(Dataset excerpts):
::::

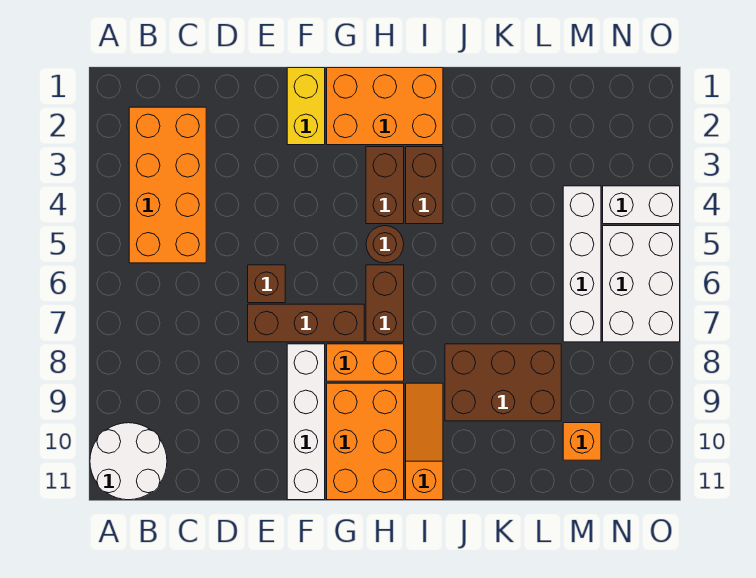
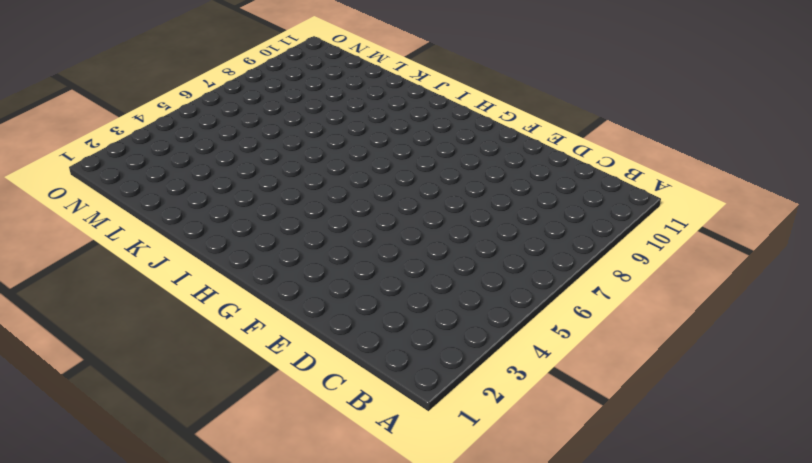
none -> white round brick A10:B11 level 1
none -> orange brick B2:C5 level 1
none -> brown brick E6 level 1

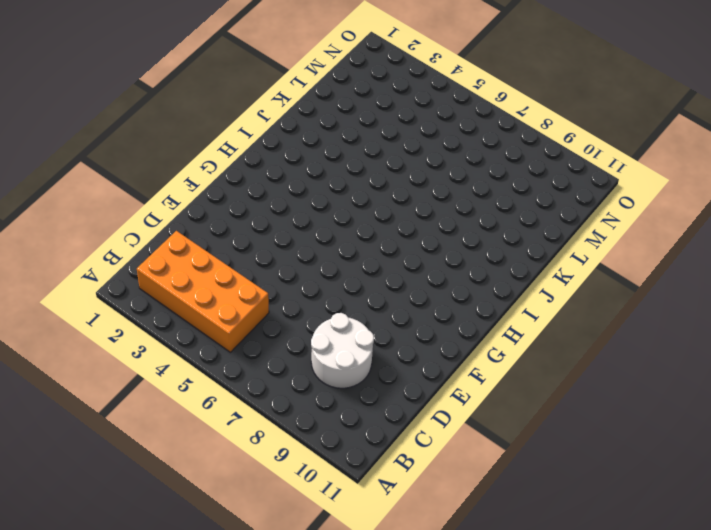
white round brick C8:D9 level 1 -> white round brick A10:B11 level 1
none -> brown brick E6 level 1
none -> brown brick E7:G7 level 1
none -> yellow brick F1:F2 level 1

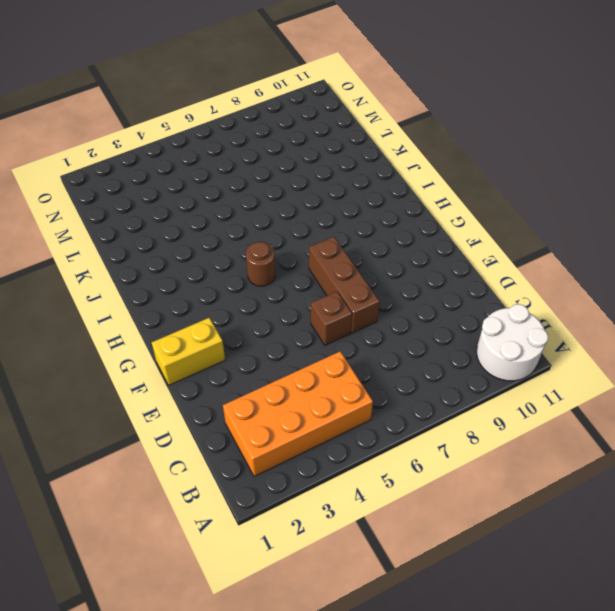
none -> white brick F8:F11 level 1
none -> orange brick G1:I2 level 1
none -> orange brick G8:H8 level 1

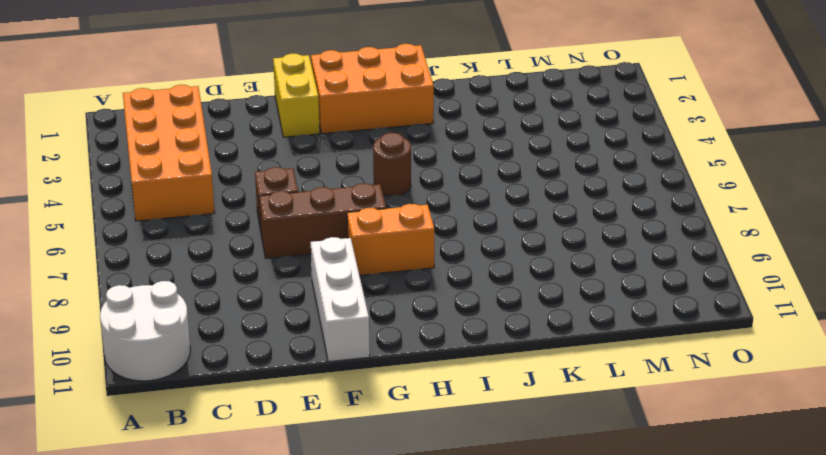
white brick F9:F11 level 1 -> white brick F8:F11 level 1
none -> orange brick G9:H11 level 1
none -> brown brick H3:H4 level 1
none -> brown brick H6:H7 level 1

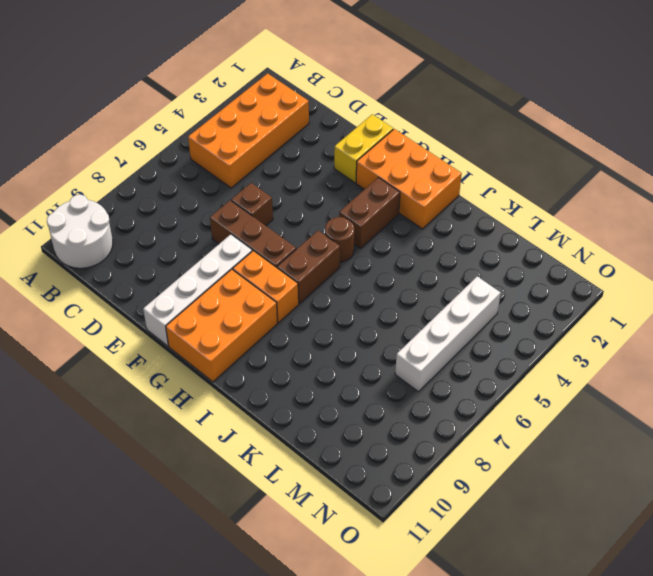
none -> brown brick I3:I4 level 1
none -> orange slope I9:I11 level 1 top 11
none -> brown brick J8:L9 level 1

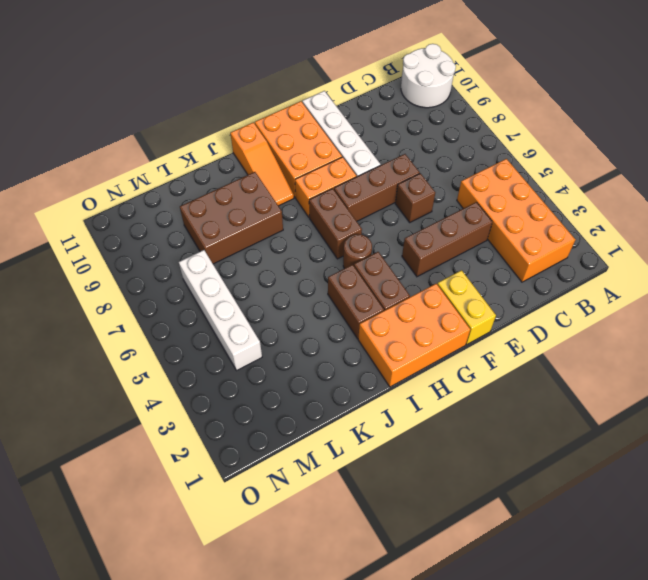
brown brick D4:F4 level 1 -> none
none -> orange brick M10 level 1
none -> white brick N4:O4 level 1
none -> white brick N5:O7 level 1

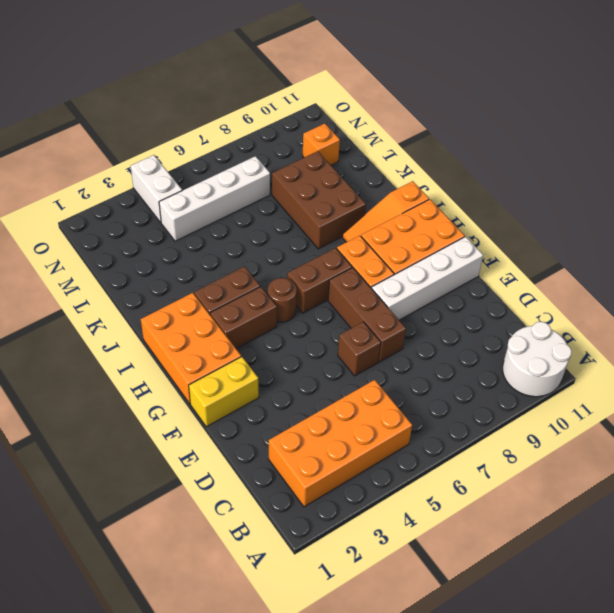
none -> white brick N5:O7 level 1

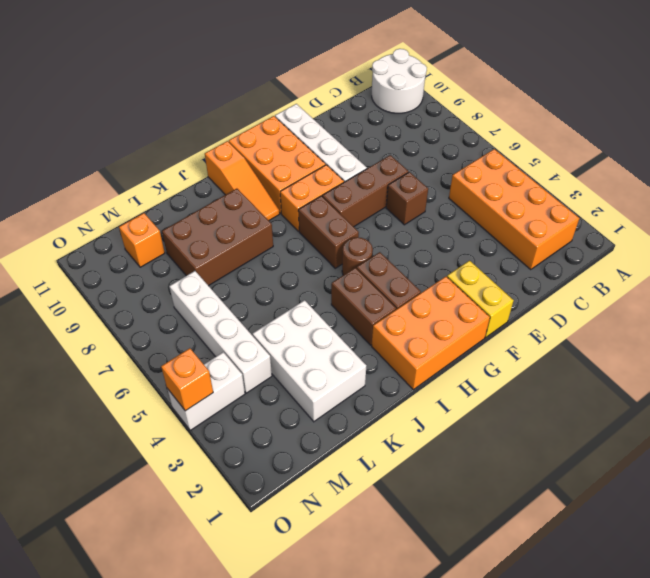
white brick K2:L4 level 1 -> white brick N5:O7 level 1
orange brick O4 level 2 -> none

::::

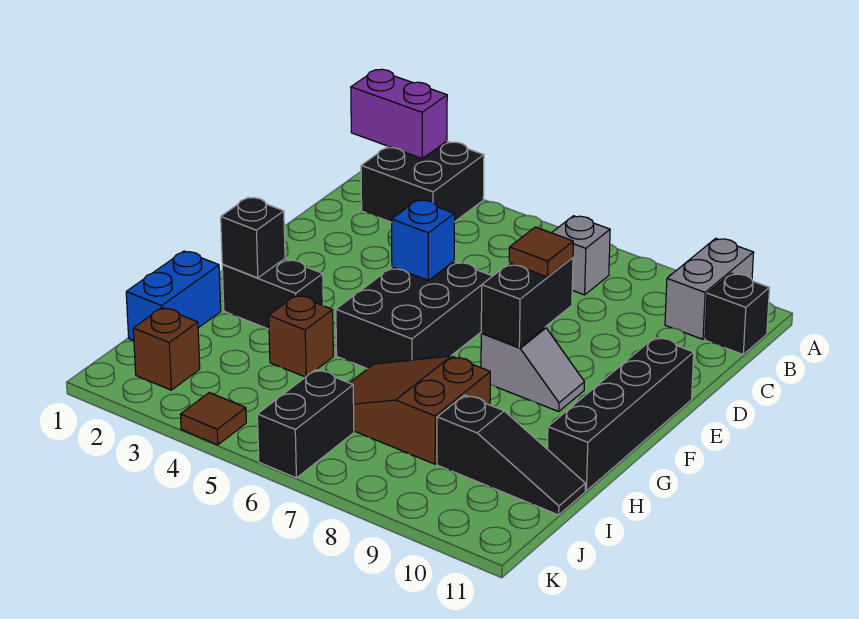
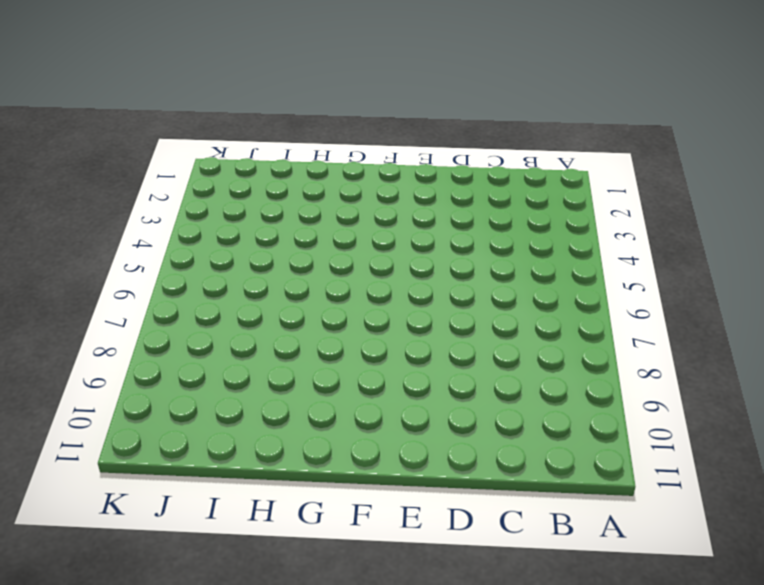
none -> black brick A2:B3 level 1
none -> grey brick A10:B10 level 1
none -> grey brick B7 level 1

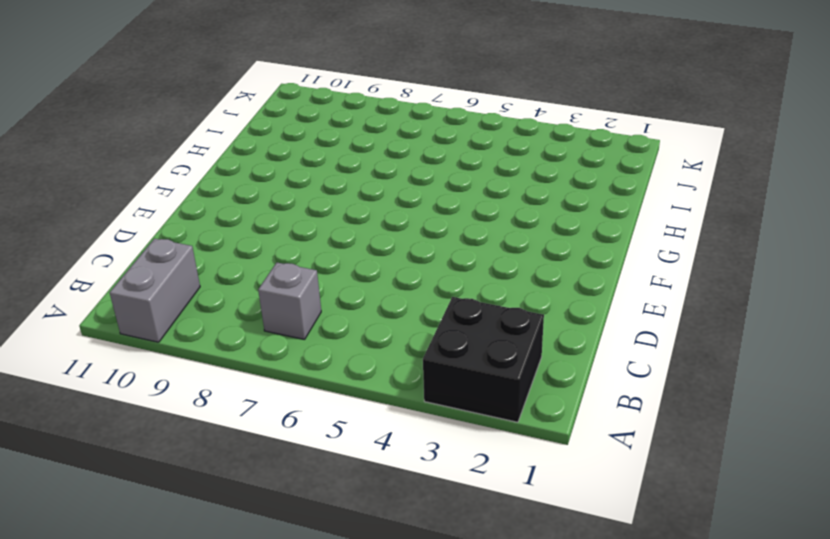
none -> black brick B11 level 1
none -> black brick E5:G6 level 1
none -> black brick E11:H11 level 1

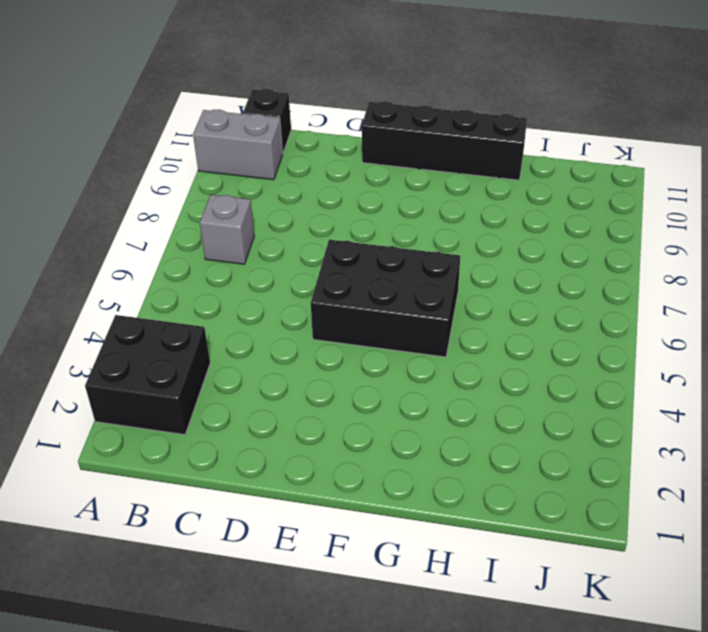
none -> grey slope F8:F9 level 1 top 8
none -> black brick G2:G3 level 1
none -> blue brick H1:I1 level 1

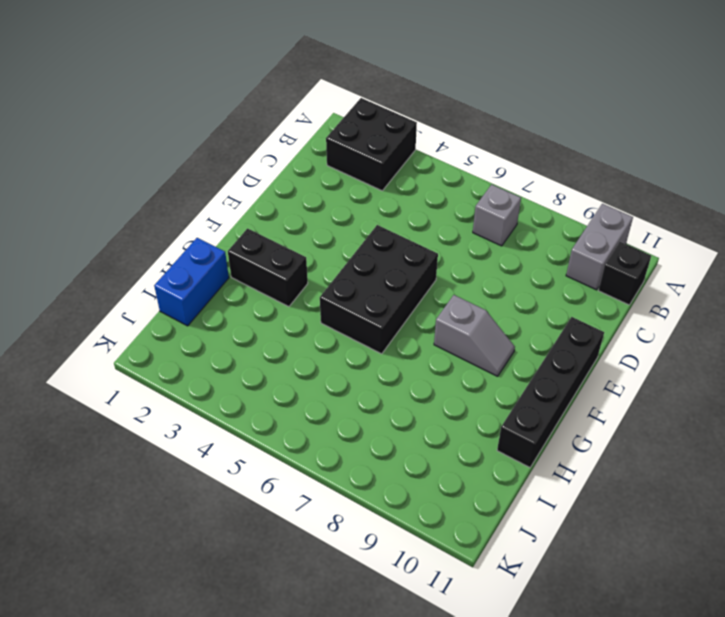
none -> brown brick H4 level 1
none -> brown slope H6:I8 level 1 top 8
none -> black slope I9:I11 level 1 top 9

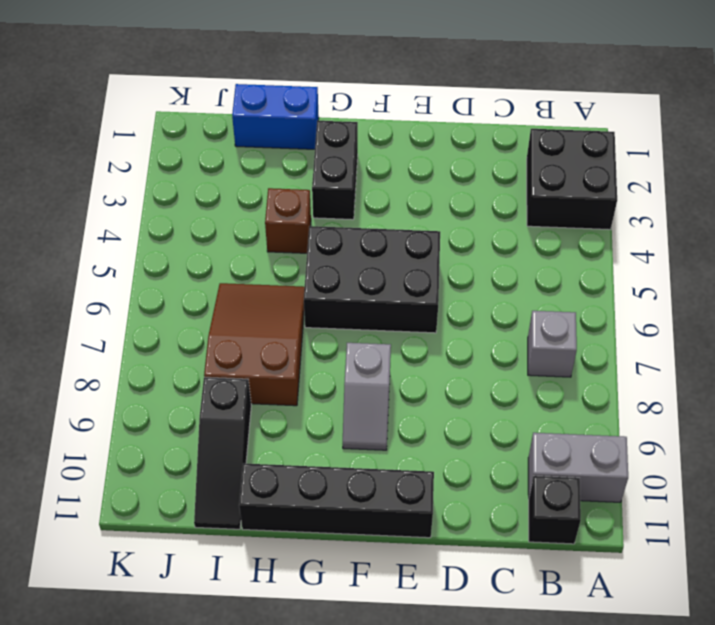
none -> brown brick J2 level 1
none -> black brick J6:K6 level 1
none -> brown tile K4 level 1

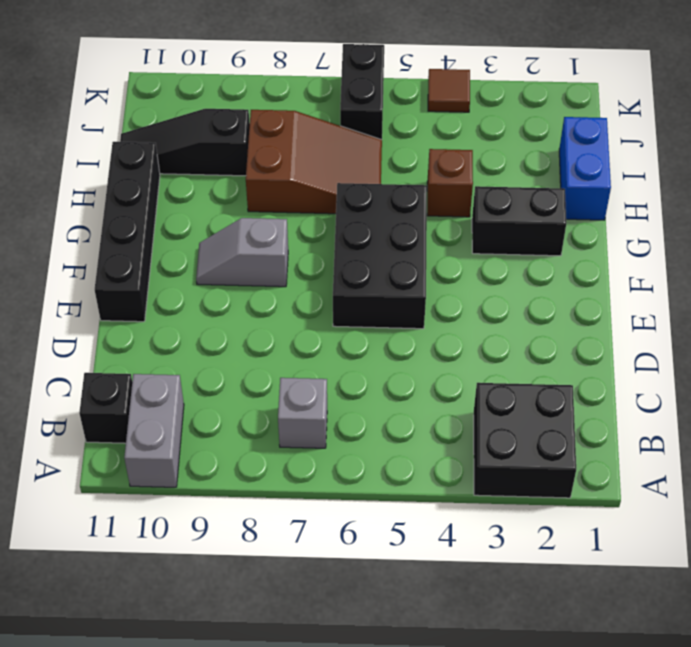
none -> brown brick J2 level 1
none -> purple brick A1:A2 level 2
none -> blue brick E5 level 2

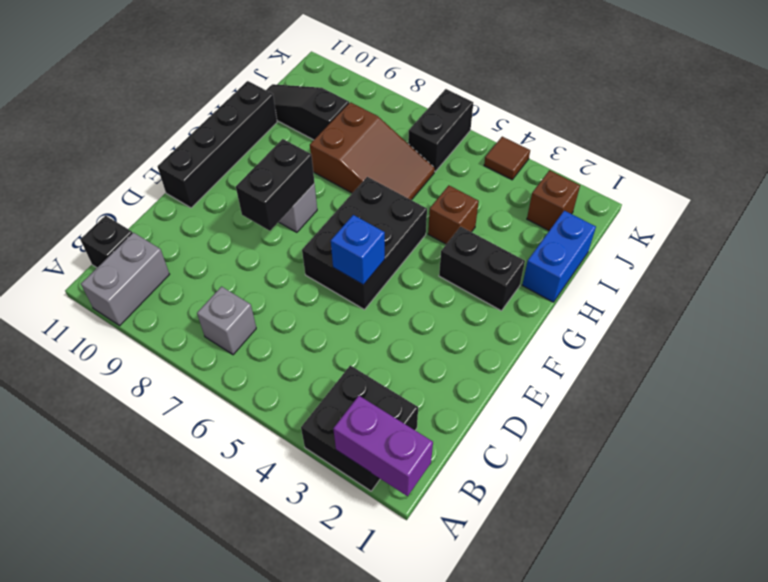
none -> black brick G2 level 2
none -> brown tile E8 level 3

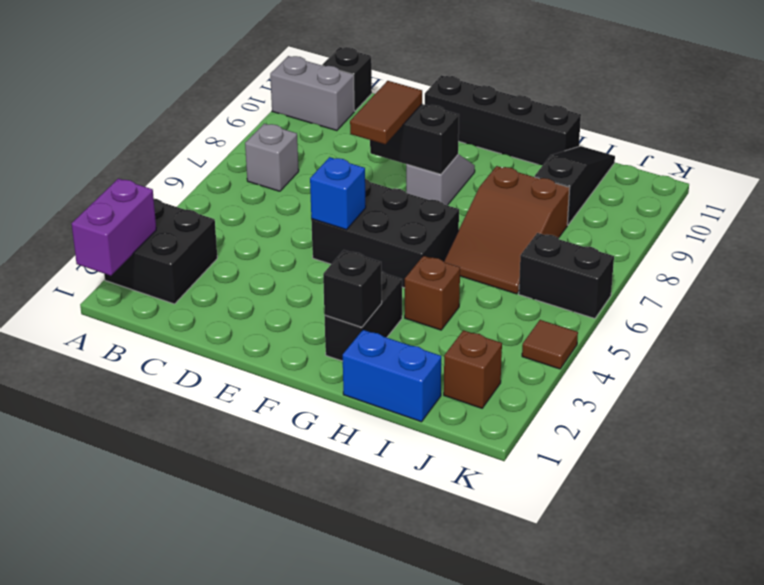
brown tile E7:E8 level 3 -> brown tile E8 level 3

::::

(EXERCISE): Only the lines that hold the word "round" are wanted; each should be pulled from the records.

(OUTPUT FOR THIS EXERCISE):
none -> white round brick A10:B11 level 1
white round brick C8:D9 level 1 -> white round brick A10:B11 level 1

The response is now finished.